- Exercise instructions
Among the entries that follow, count the lines that contain the word "diode" and say how many there are, writing nothing else.

- Given data
»»

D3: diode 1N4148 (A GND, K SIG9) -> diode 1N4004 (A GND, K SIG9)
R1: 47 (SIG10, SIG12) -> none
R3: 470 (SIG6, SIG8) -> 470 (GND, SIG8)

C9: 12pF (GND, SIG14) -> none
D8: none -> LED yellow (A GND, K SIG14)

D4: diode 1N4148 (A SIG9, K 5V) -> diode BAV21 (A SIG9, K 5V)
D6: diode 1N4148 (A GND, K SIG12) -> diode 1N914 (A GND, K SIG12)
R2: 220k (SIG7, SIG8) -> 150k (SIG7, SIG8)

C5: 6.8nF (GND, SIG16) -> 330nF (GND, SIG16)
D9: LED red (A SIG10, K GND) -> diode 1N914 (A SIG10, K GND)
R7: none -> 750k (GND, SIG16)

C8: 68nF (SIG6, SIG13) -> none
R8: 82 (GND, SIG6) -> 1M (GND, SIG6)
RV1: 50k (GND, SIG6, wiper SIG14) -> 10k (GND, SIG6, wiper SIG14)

««
»»

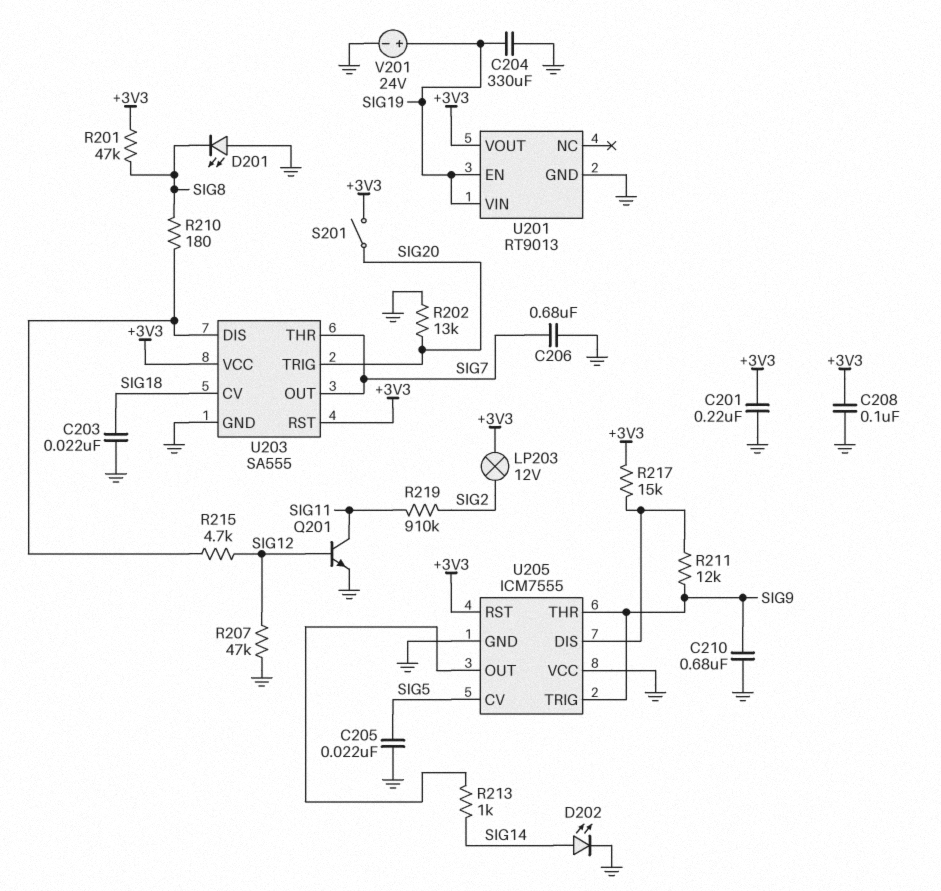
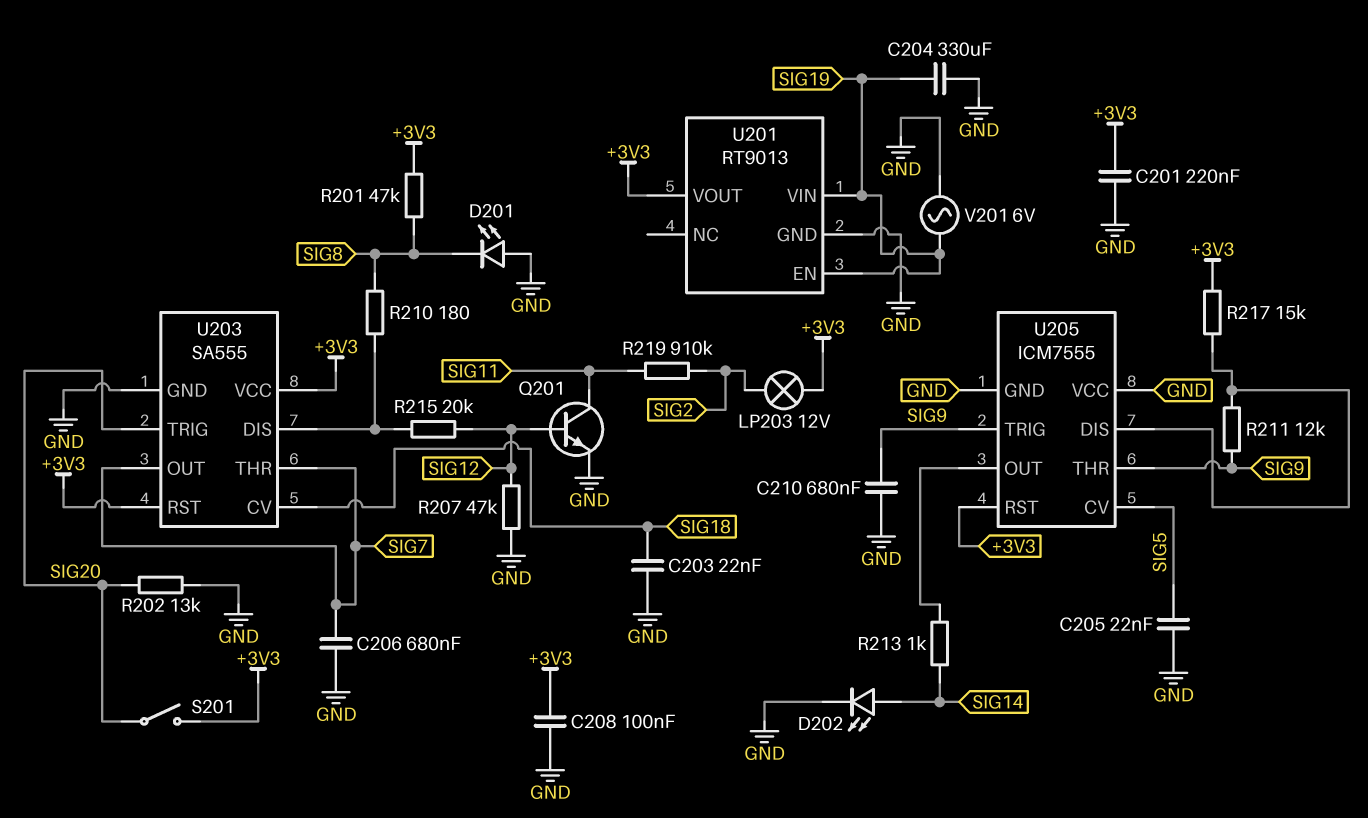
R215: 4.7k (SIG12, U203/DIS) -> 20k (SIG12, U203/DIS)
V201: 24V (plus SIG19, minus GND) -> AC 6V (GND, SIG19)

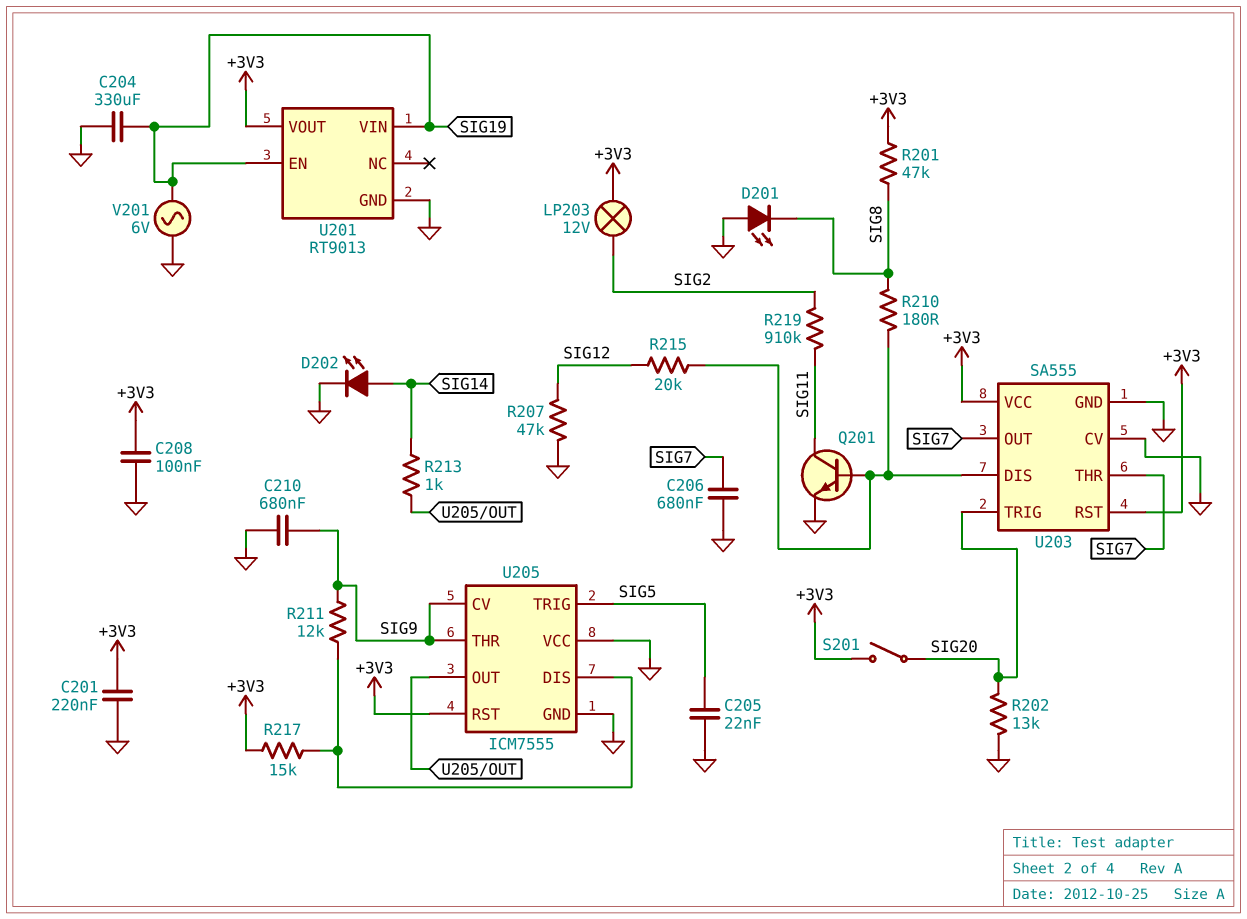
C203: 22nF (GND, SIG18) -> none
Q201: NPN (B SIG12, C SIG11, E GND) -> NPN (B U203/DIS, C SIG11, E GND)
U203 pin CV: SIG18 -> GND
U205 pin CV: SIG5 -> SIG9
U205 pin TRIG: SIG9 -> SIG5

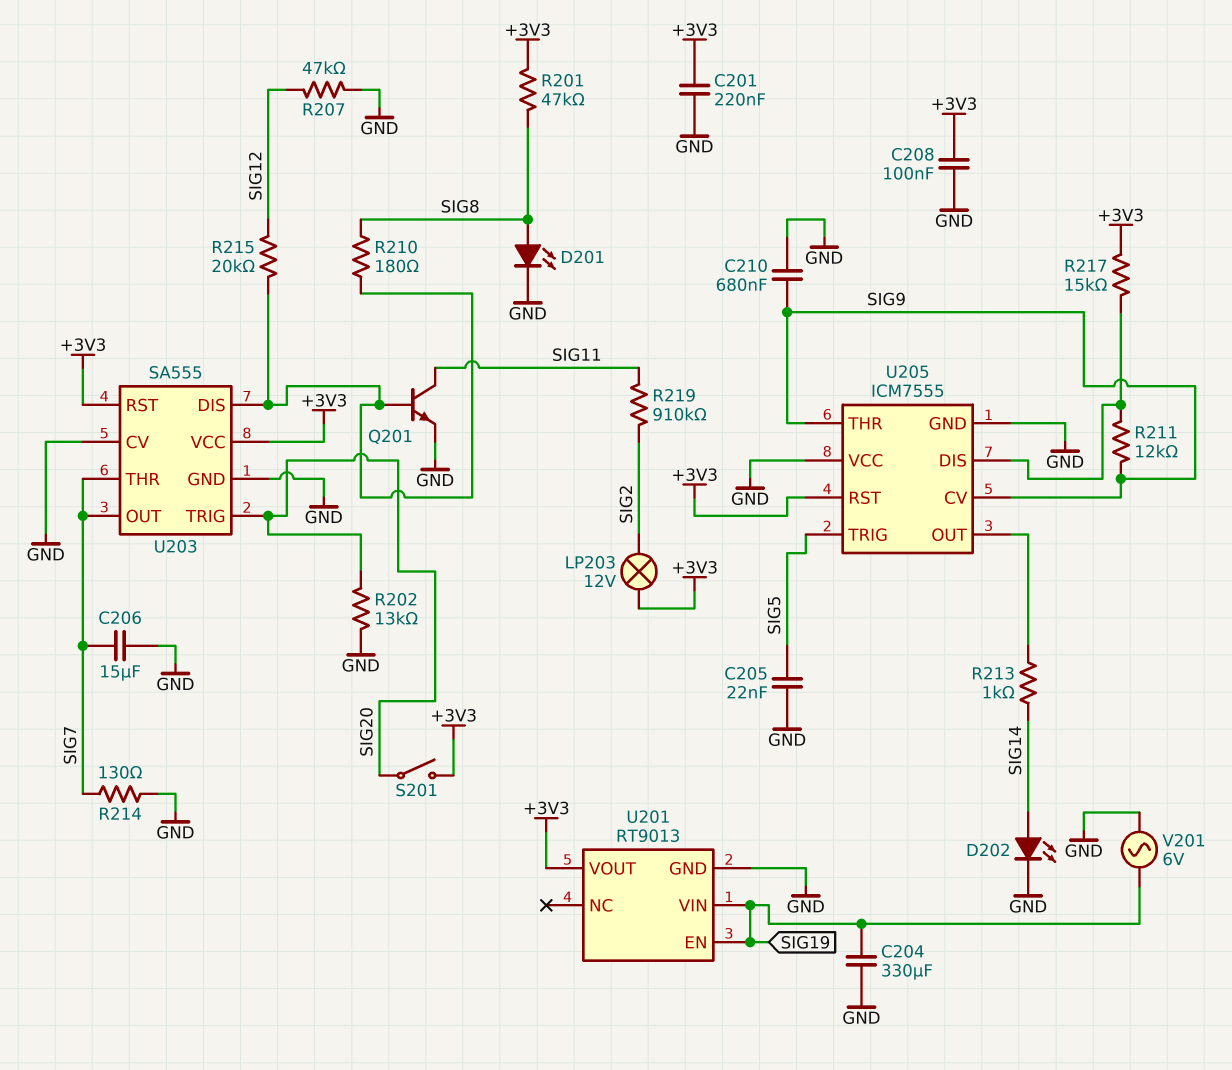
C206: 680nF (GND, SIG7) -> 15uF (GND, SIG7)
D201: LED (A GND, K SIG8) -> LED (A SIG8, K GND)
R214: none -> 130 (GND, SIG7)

««

- Solution
4